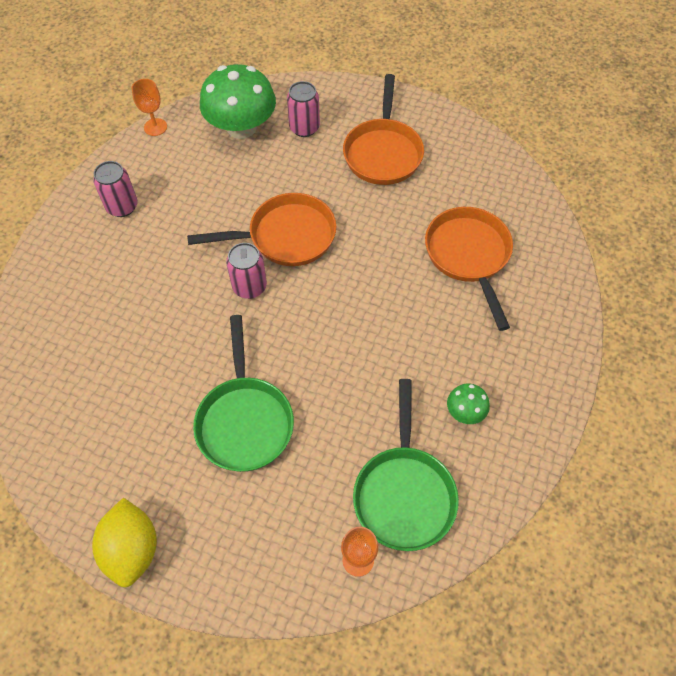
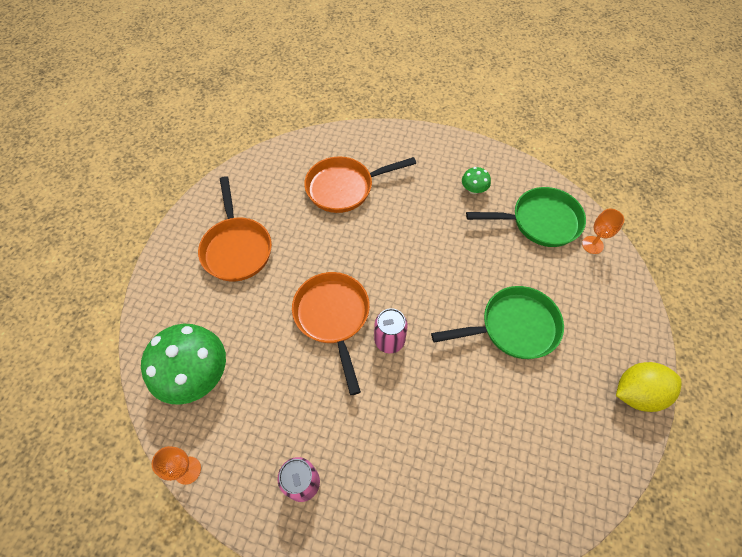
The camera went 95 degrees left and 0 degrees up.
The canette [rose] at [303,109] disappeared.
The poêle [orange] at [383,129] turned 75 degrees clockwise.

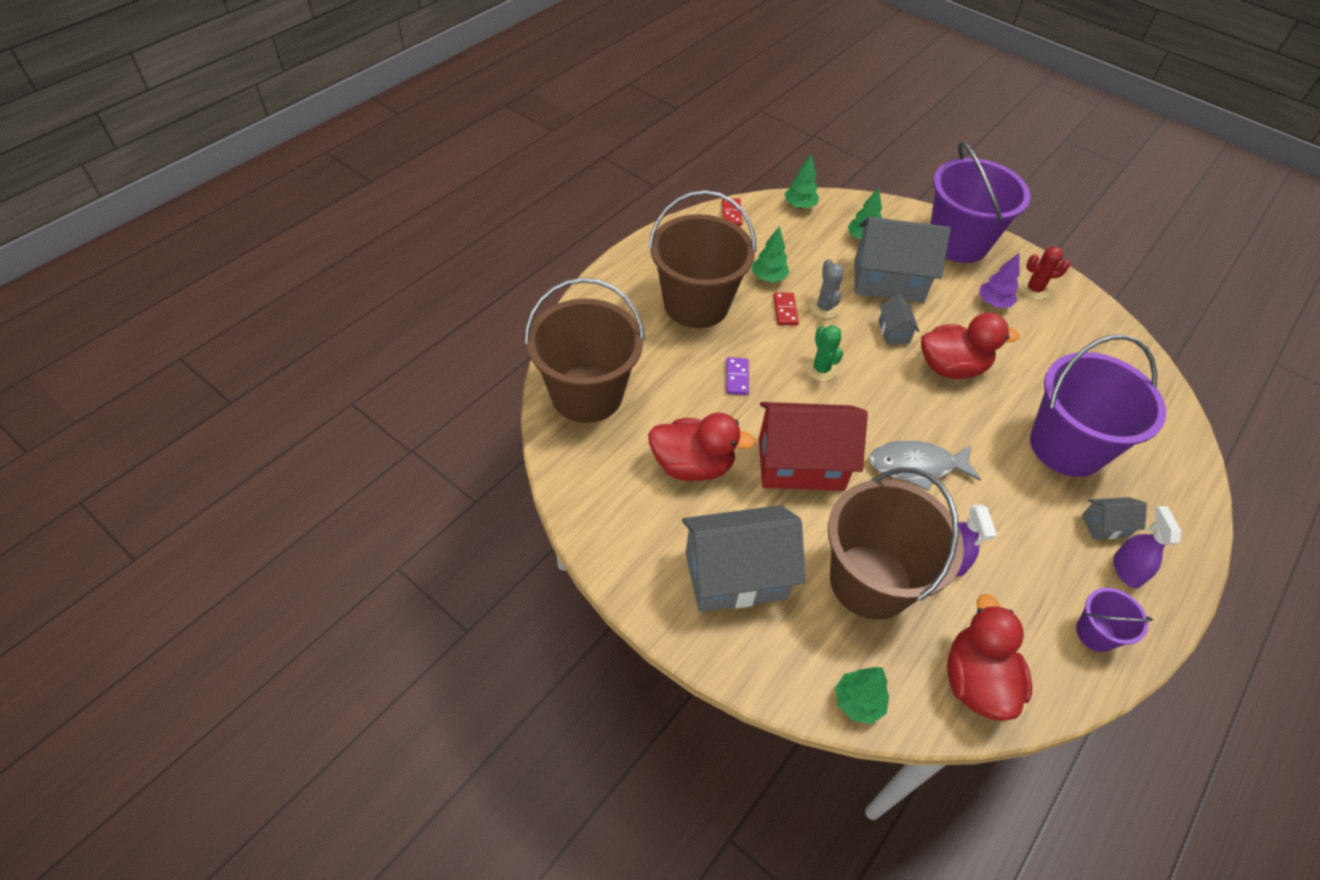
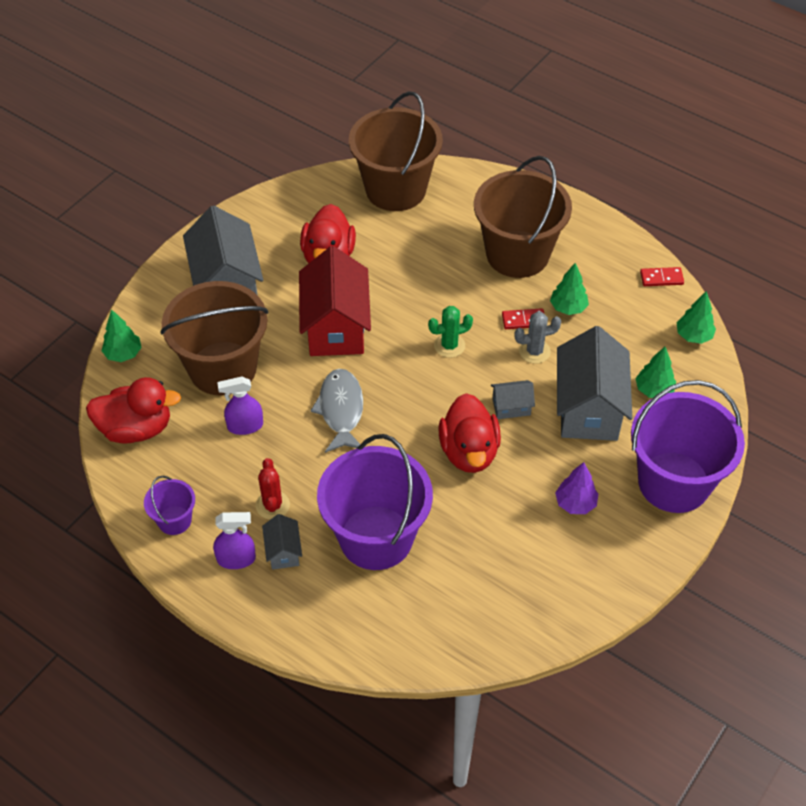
The camera went 90 degrees right and 0 degrees up.
The domino [violet] at [737,376] disappeared.
The cactus [rouge] moved from [1045,273] to [273,489].

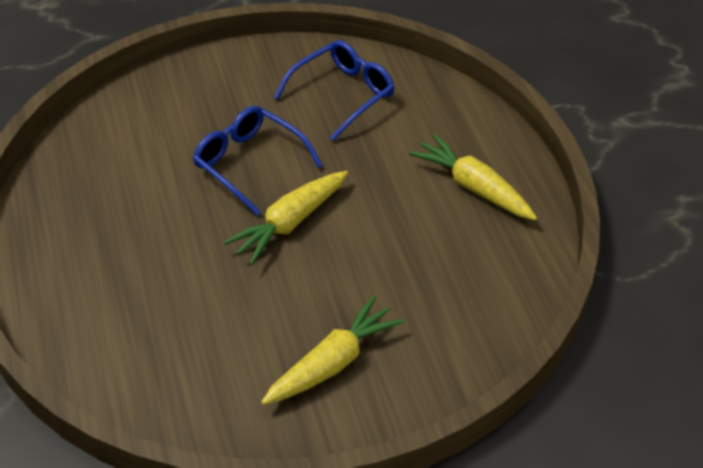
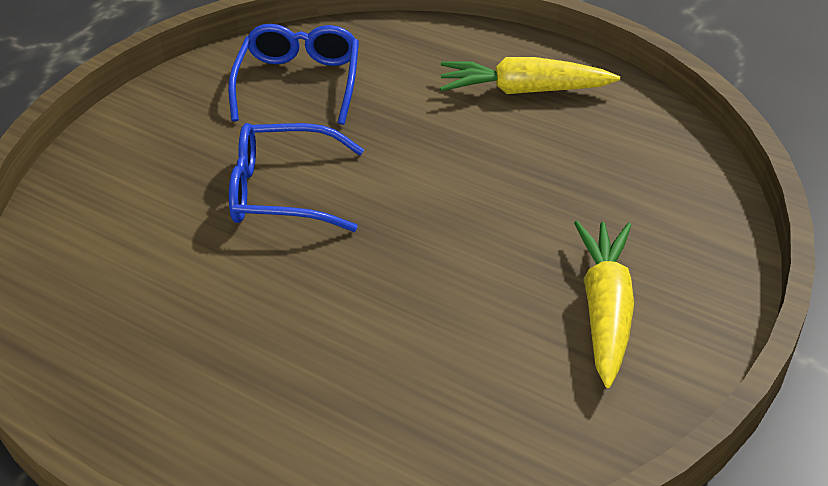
The camera went 40 degrees left and 5 degrees down.
The carotte [jaune] at [285,218] disappeared.

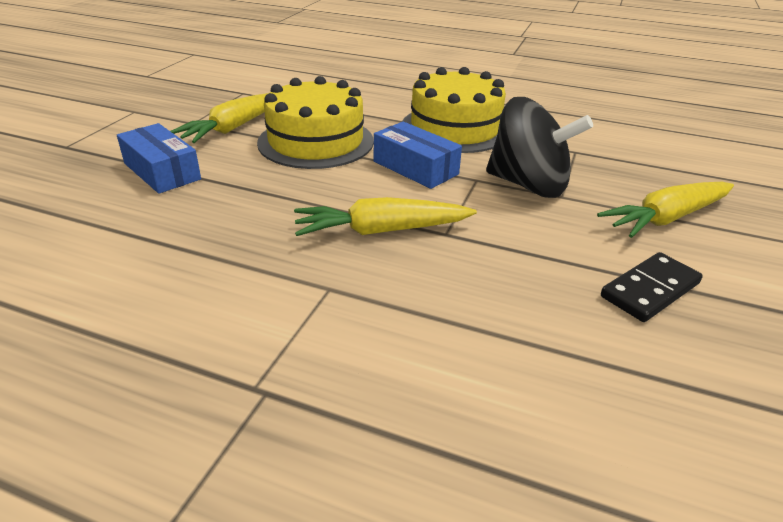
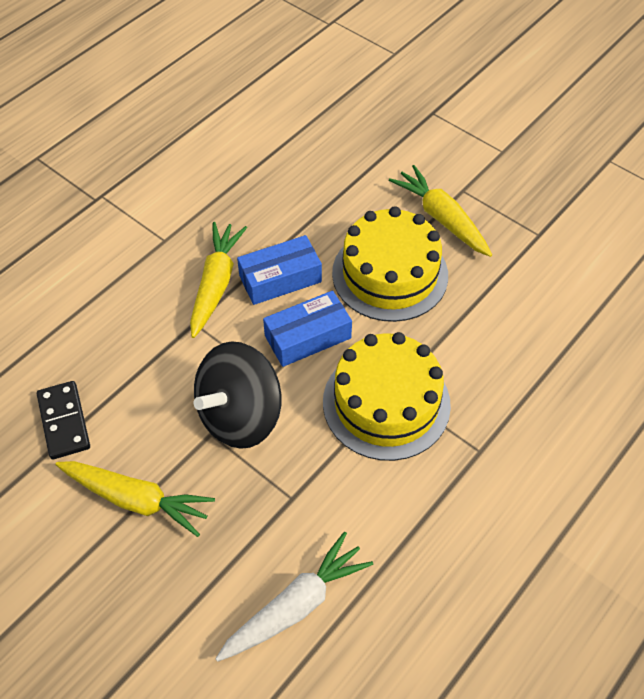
The camera went 110 degrees right and 20 degrees up.
The carotte [blanc] at [294,597] appeared.
The boîte [bleu] moved from [159,158] to [279,270].
The carotte [jaune] at [665,210] turned 120 degrees clockwise.

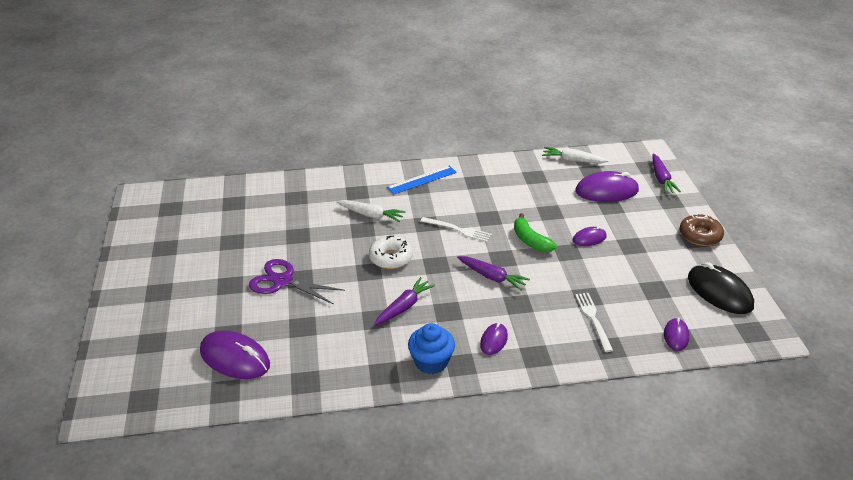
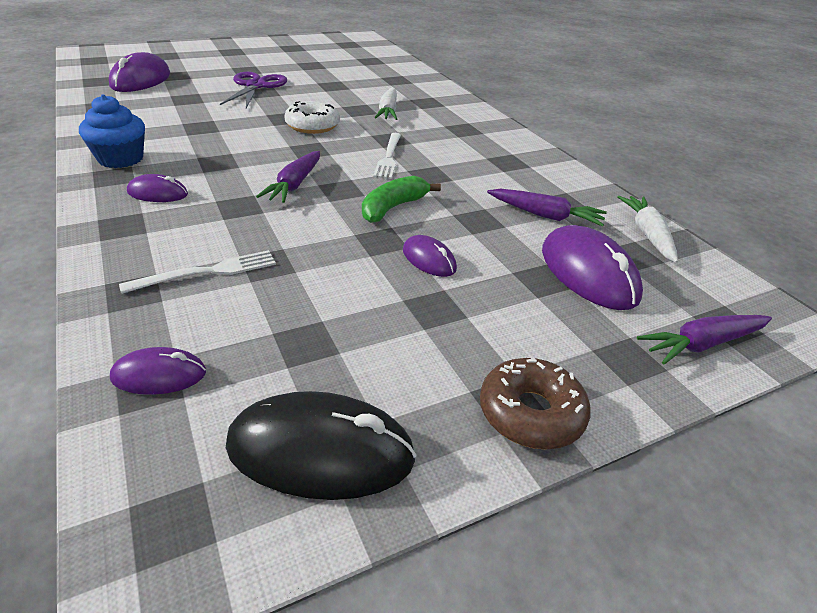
The camera went 70 degrees right and 0 degrees up.
The règle [bleu] at [422,180] disappeared.
The carotte [violet] moved from [404,301] to [547,208].
The souris [noir] at [721,288] turned 60 degrees clockwise.

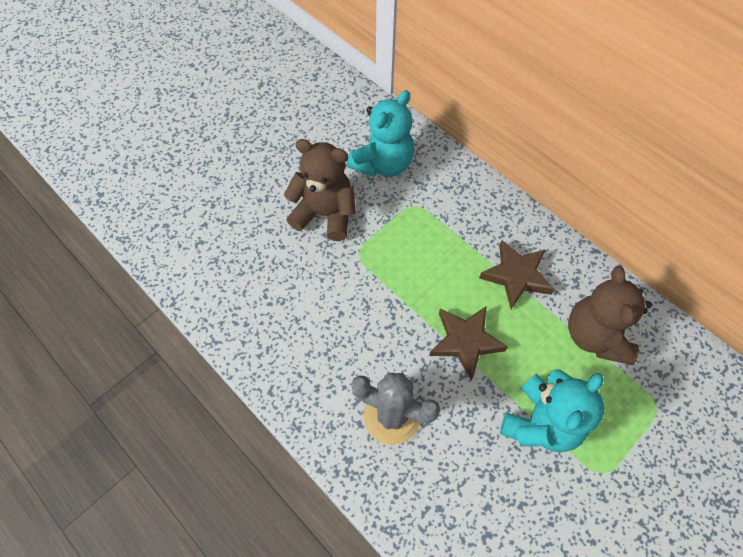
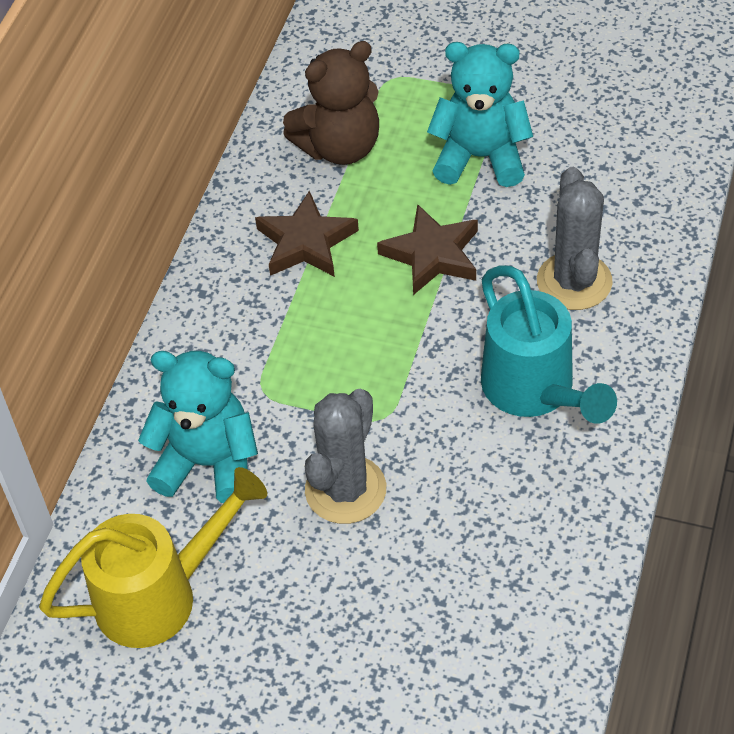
The camera went 115 degrees left and 10 degrees down.
The arrosoir [jaune] at [153,557] appeared.
The arrosoir [turquoise] at [549,345] appeared.
The ours en peluche [marron] at [320,190] was replaced by the cactus [gris] at [345,456].

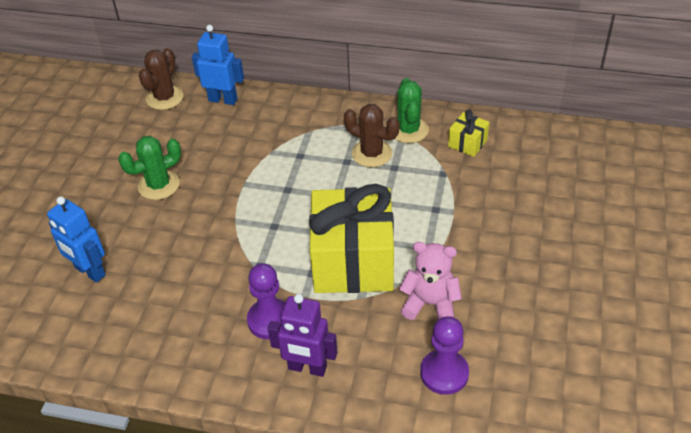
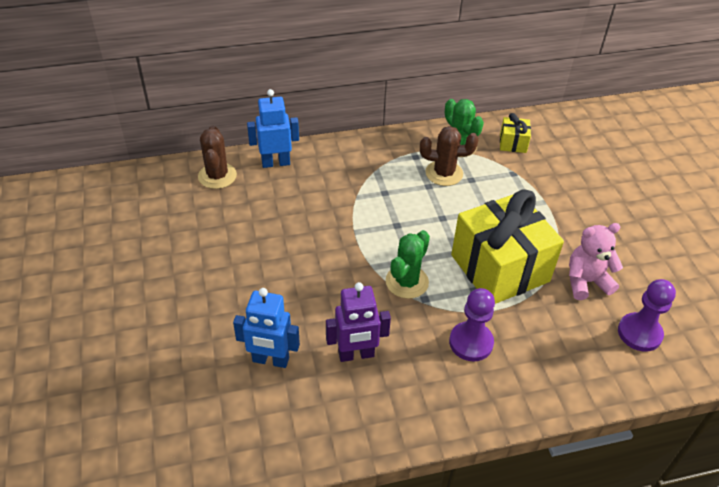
The camera went 30 degrees left and 0 degrees up.
The cactus [vert] moved from [149,168] to [408,264].
The robot [violet] moved from [303,335] to [358,322].

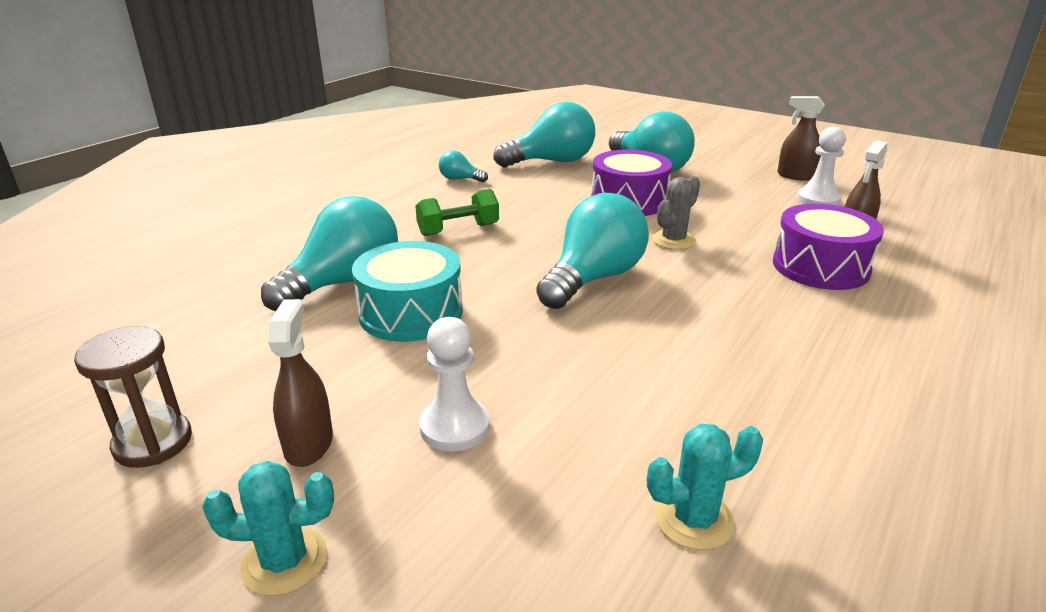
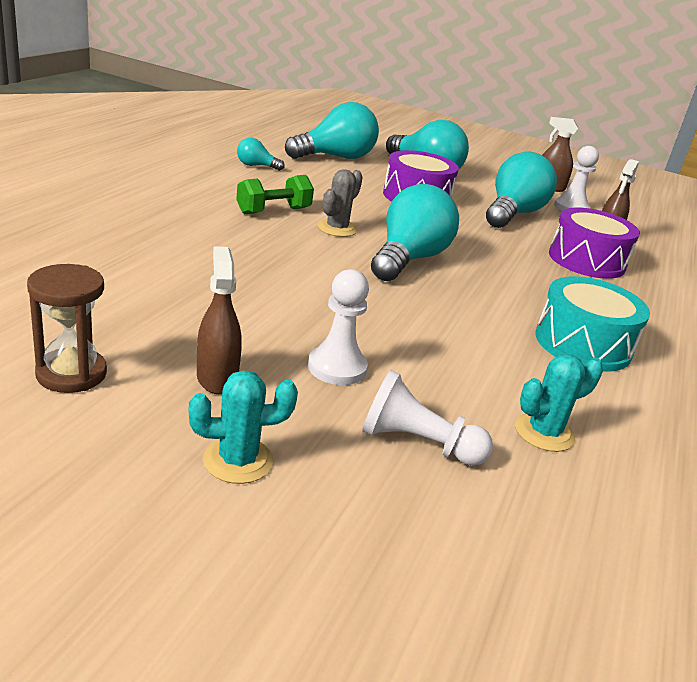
The camera went 15 degrees left and 0 degrees up.
The pion [blanc] at [427,418] appeared.
The ampoule [turquoise] moved from [329,253] to [521,190].
The tambour [turquoise] moved from [407,291] to [592,324].
The cactus [gris] moved from [676,213] to [340,203].

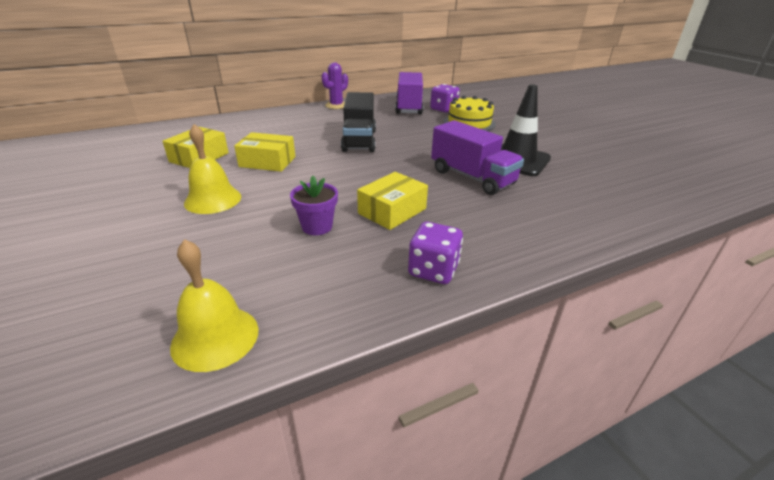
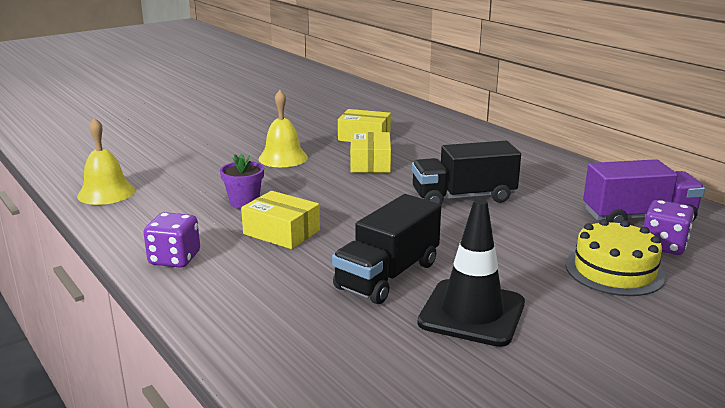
The camera went 80 degrees right and 10 degrees down.
The cactus [violet] at [334,85] disappeared.
The camion [violet] at [477,157] became the camion [noir] at [386,249].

——————

Starting at the first line of the records and stopping after the line with "The canette [rose] at [303,109] disappeared.", copy each line exactly; pictures stay out.

The camera went 95 degrees left and 0 degrees up.
The canette [rose] at [303,109] disappeared.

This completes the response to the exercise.